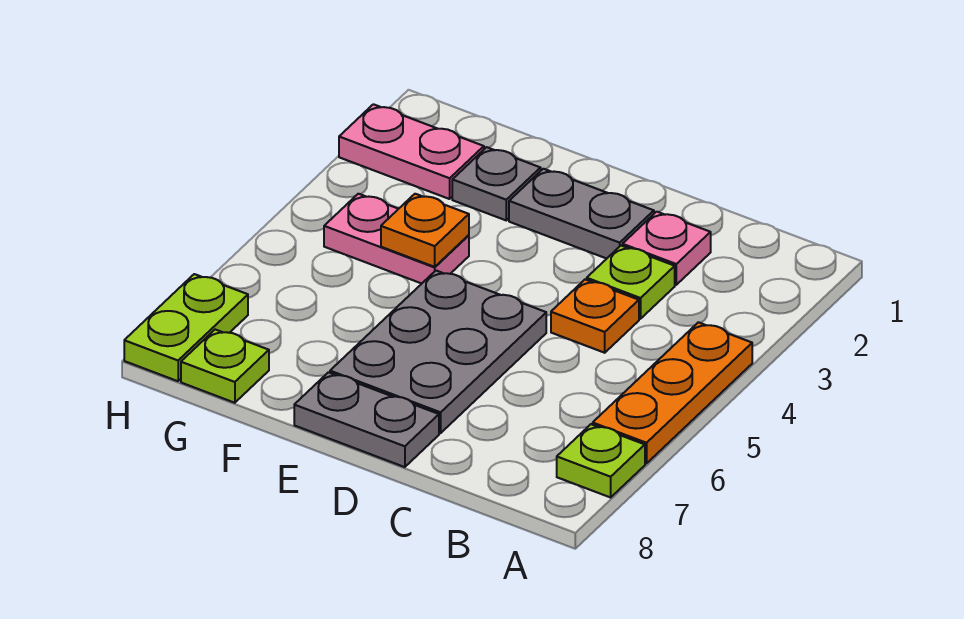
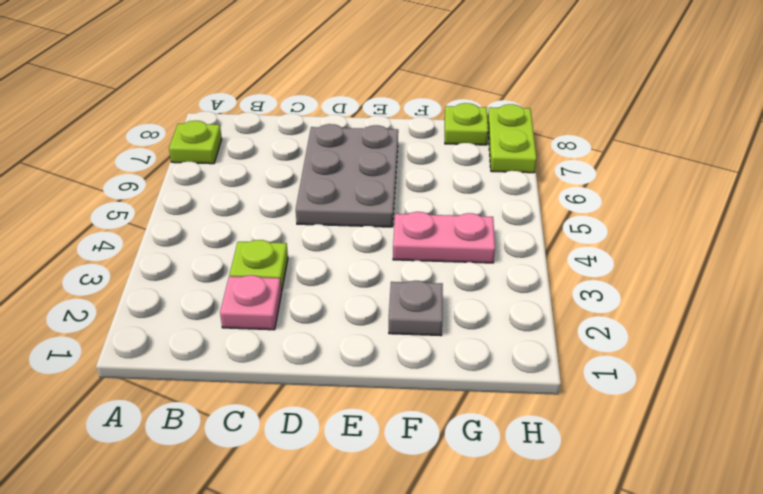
none -> orange plate A4:A6 level 1
none -> orange plate C4 level 1
none -> grey plate D2:E2 level 1

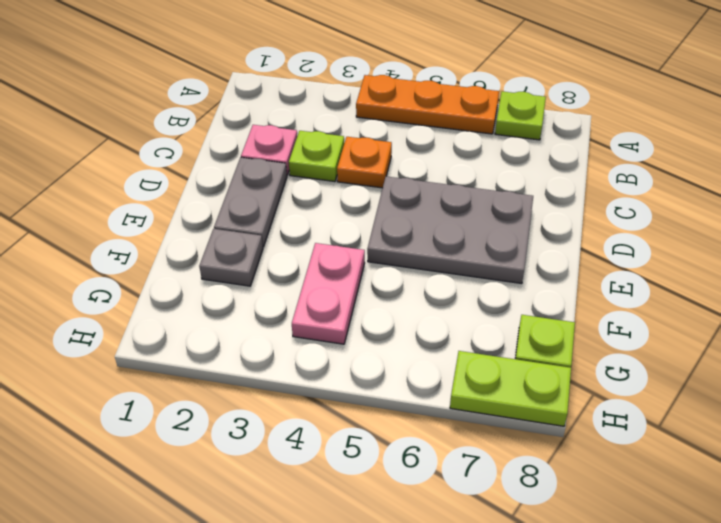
none -> grey plate D8:E8 level 1
none -> pink plate G2:H2 level 1
none -> orange plate F4 level 2

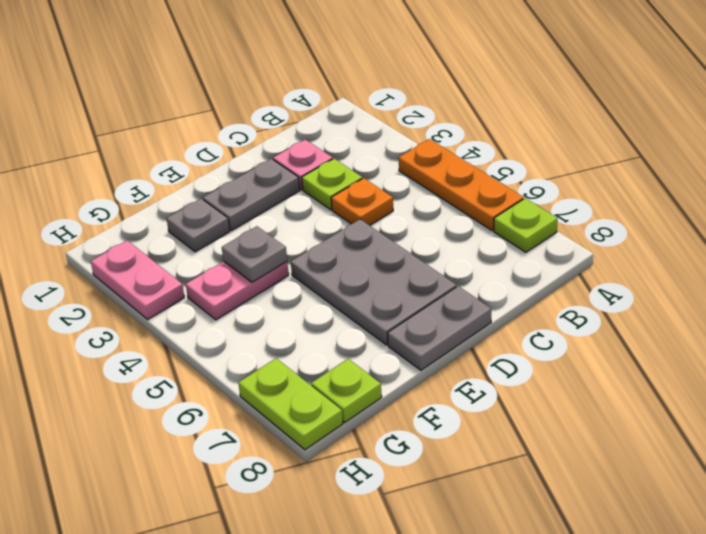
grey plate F4 level 2 -> orange plate F4 level 2
pink plate H2:H3 level 1 -> pink plate G2:H2 level 1

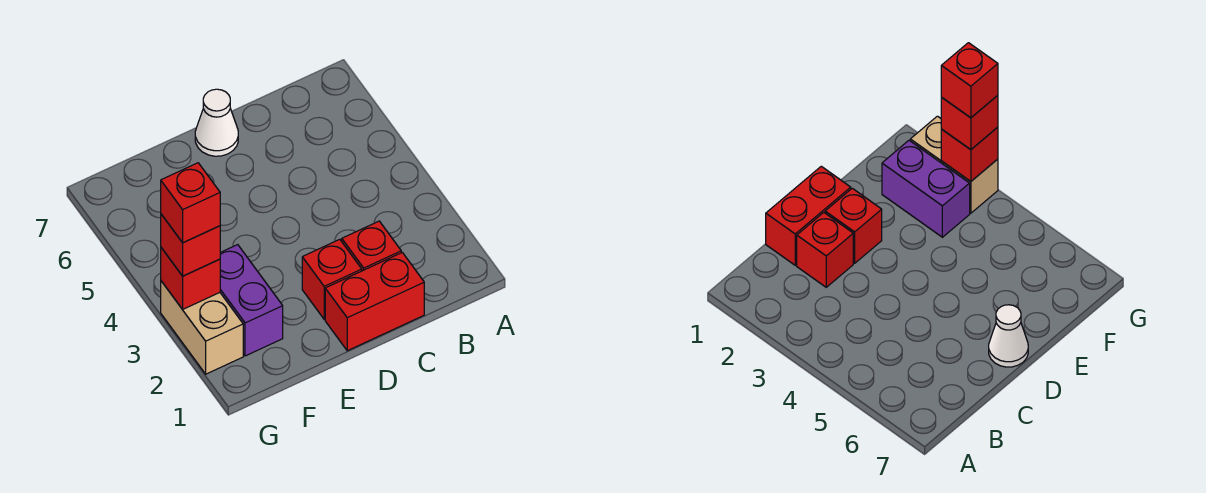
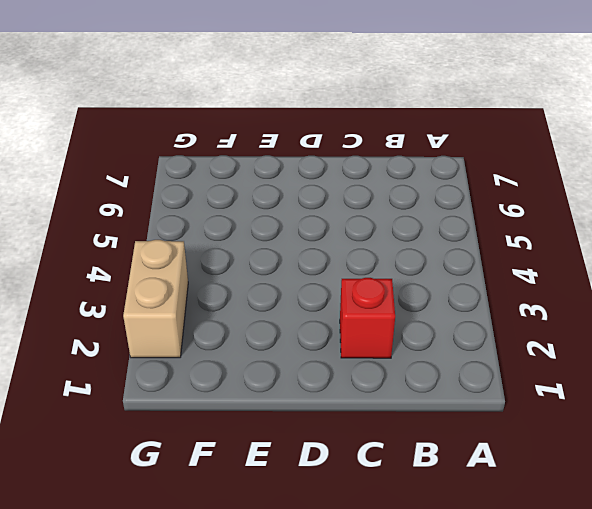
none -> red brick C1:D1 level 1
none -> red brick D2 level 1

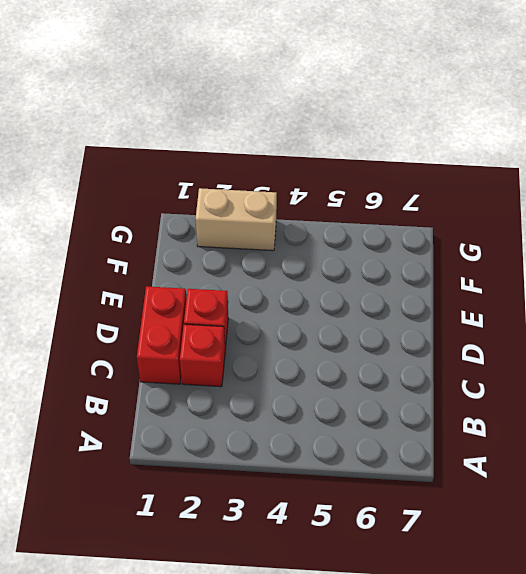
none -> white cone D7 level 1
none -> purple brick F2:F3 level 1

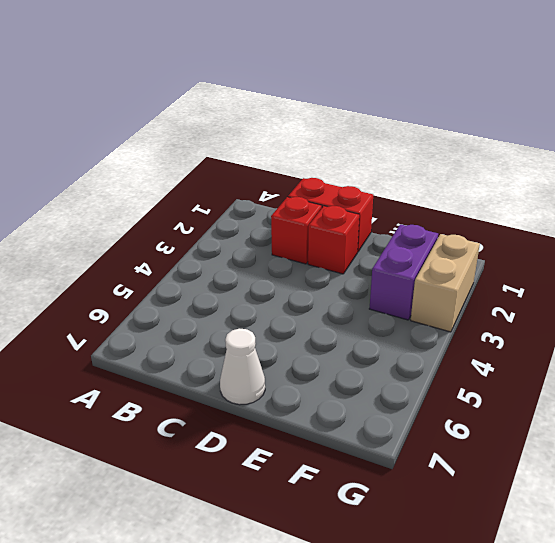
none -> red brick G3 level 2
none -> red brick G3 level 3

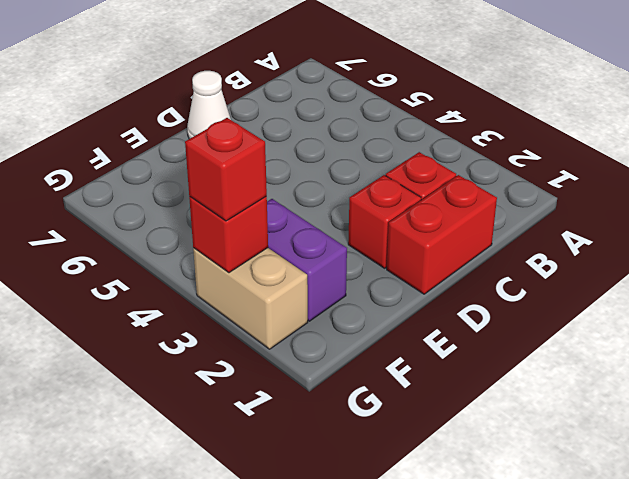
none -> red brick G3 level 4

# # #

_AIM OF THE TASK:_
Images are to be omitted; repeat the remaining data above exactly.

_RESULT OF THIS EXERCISE:_
none -> orange plate A4:A6 level 1
none -> orange plate C4 level 1
none -> grey plate D2:E2 level 1

none -> grey plate D8:E8 level 1
none -> pink plate G2:H2 level 1
none -> orange plate F4 level 2

grey plate F4 level 2 -> orange plate F4 level 2
pink plate H2:H3 level 1 -> pink plate G2:H2 level 1

none -> red brick C1:D1 level 1
none -> red brick D2 level 1

none -> white cone D7 level 1
none -> purple brick F2:F3 level 1

none -> red brick G3 level 2
none -> red brick G3 level 3

none -> red brick G3 level 4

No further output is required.